The part below that opens with the line containing "none -> red brick H1:H3 level 1" and closes with the line containing "brown brick A7:A9" should be copied exactly, minus any pictures.
Data to examine Block Start
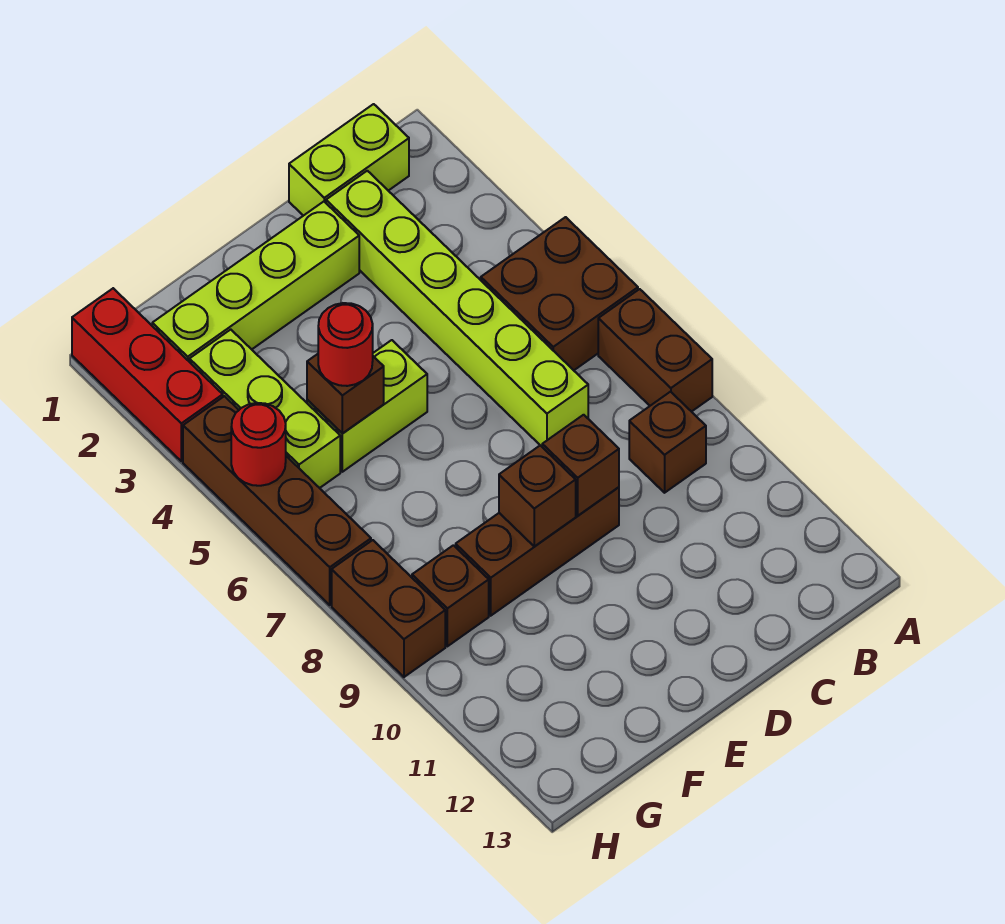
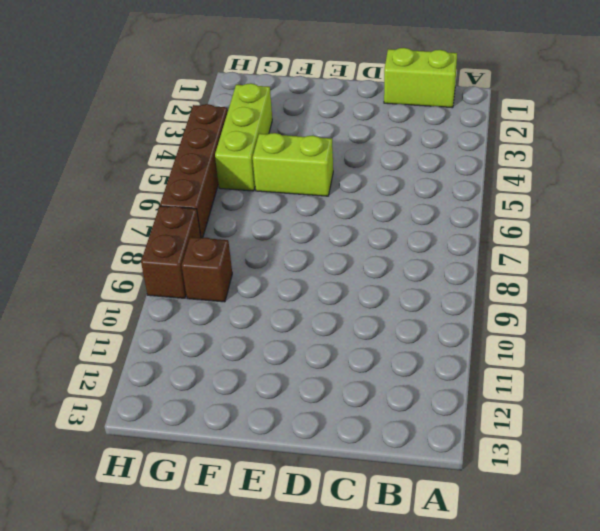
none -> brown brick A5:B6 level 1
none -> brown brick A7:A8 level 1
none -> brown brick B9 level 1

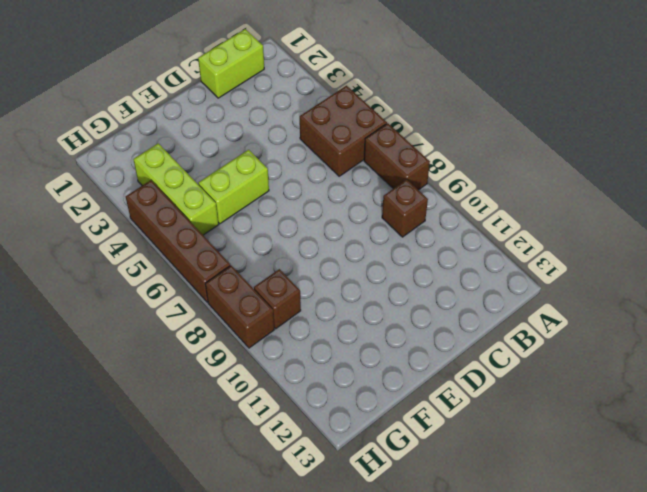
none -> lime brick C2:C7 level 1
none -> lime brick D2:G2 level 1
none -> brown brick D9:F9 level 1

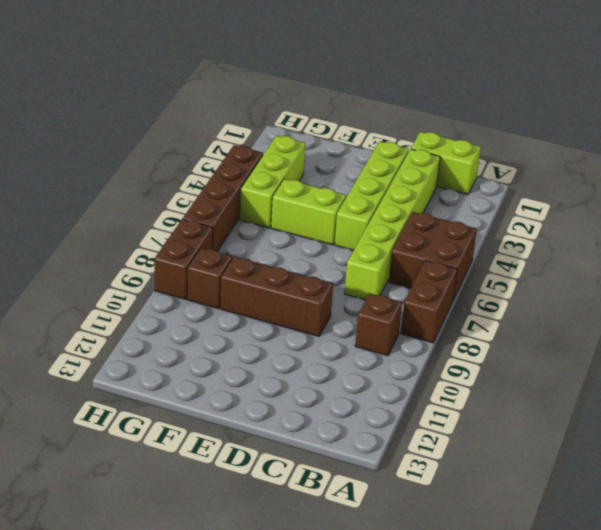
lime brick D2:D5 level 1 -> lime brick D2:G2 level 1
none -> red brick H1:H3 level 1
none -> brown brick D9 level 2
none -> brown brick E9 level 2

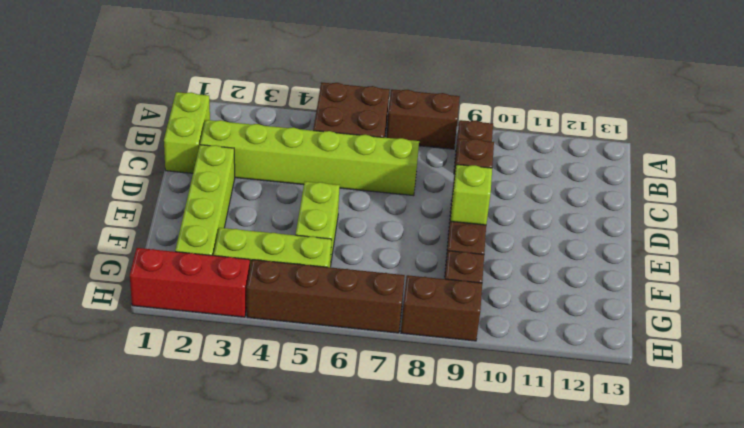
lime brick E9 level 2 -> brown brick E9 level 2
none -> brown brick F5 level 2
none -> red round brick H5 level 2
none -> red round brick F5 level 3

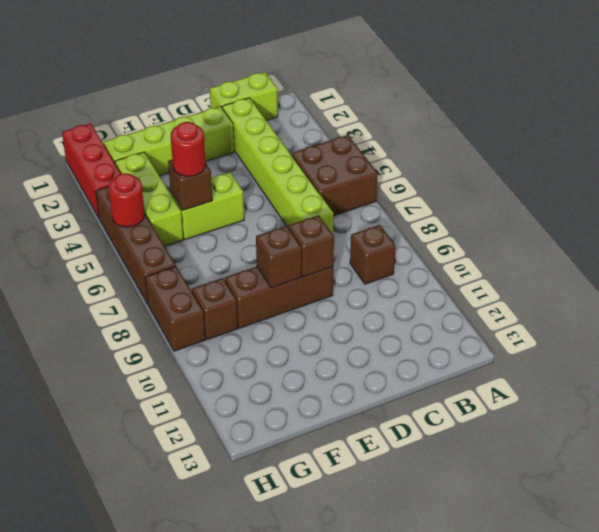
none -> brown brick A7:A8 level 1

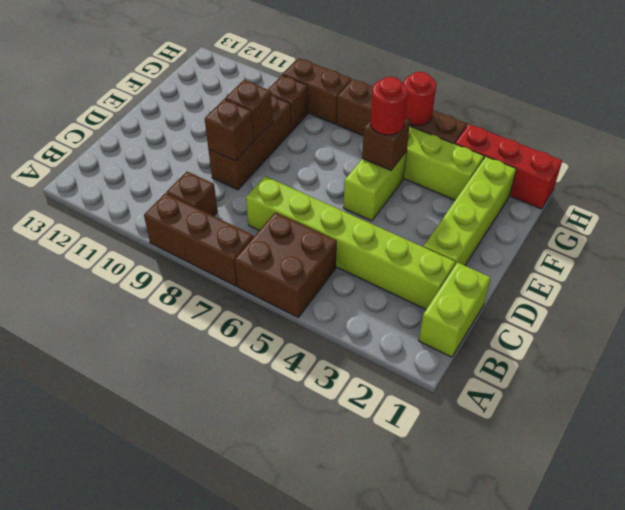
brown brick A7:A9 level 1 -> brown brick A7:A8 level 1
Data to examine Block End
Data to examine Block Start
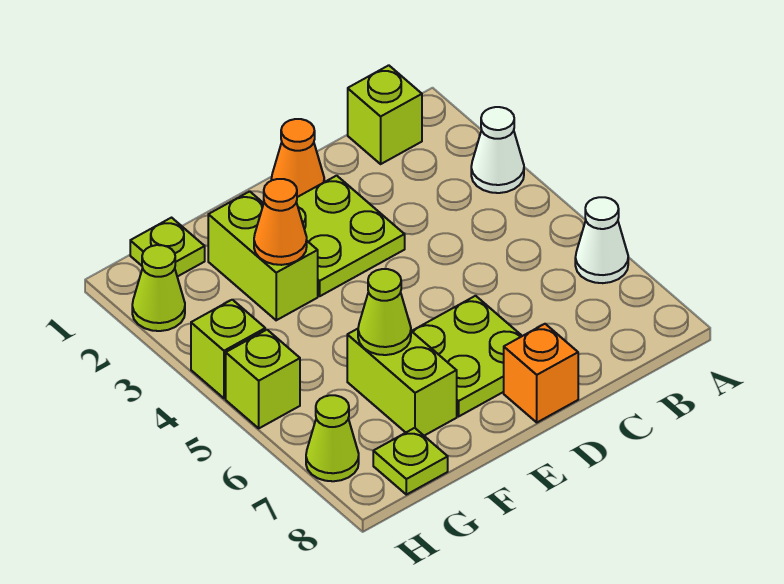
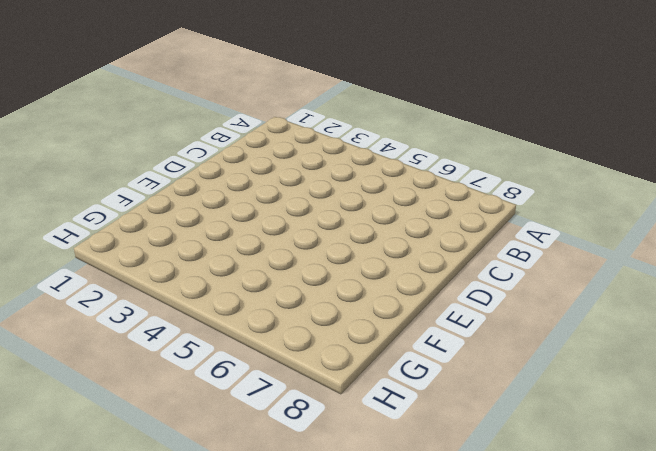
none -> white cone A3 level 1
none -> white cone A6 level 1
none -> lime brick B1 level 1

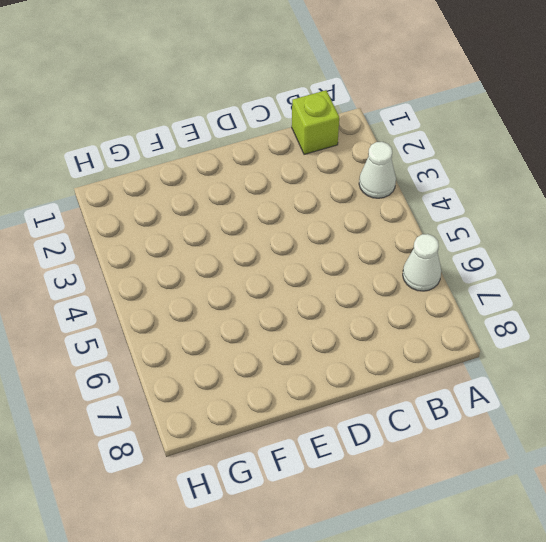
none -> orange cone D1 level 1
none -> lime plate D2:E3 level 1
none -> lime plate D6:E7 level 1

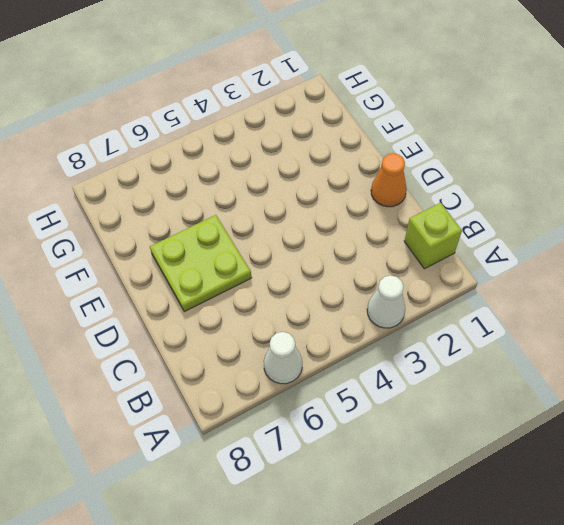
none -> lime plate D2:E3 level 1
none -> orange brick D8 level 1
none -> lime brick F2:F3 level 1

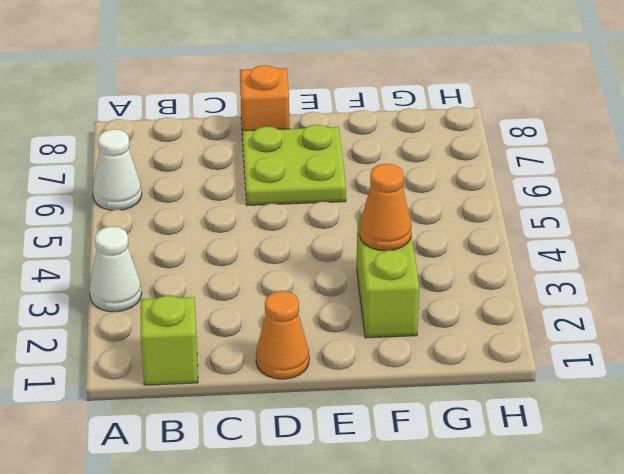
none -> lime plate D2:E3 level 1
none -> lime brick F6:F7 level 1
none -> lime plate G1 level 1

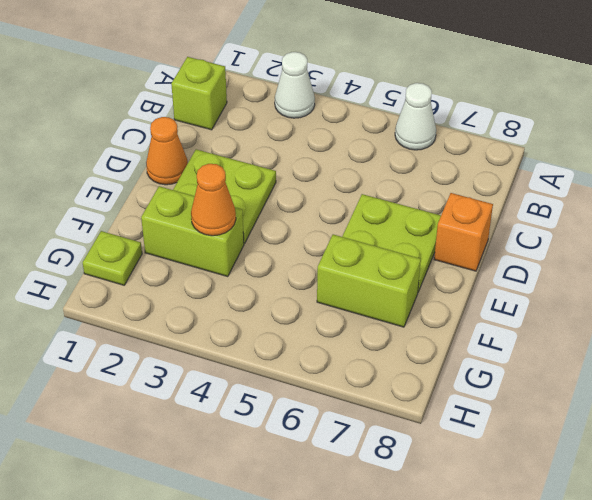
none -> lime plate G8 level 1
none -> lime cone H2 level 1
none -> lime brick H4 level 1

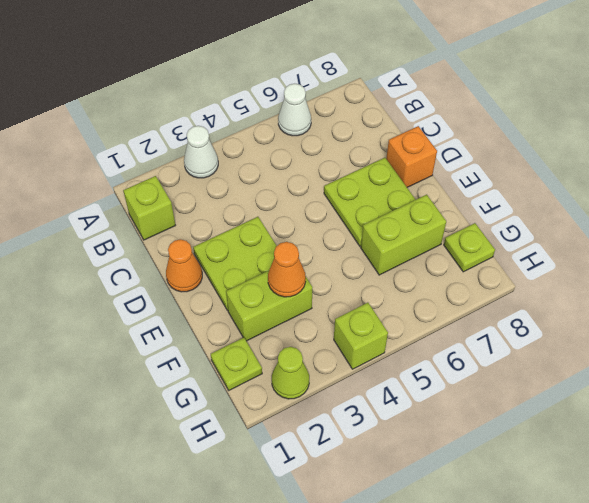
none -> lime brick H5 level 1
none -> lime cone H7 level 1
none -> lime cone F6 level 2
Data to examine Block End
- _Answer section_
none -> red brick H1:H3 level 1
none -> brown brick D9 level 2
none -> brown brick E9 level 2

lime brick E9 level 2 -> brown brick E9 level 2
none -> brown brick F5 level 2
none -> red round brick H5 level 2
none -> red round brick F5 level 3

none -> brown brick A7:A8 level 1

brown brick A7:A9 level 1 -> brown brick A7:A8 level 1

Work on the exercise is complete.